• ABOUT THIS EXERCISE:
Each entry is to be output as written, so that none is missing.

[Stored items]
........
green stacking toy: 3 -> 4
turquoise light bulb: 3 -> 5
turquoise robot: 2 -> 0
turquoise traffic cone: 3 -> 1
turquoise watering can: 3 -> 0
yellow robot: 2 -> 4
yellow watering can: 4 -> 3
........
• ANSWER FOR THIS EXERCISE:
green stacking toy: 3 -> 4
turquoise light bulb: 3 -> 5
turquoise robot: 2 -> 0
turquoise traffic cone: 3 -> 1
turquoise watering can: 3 -> 0
yellow robot: 2 -> 4
yellow watering can: 4 -> 3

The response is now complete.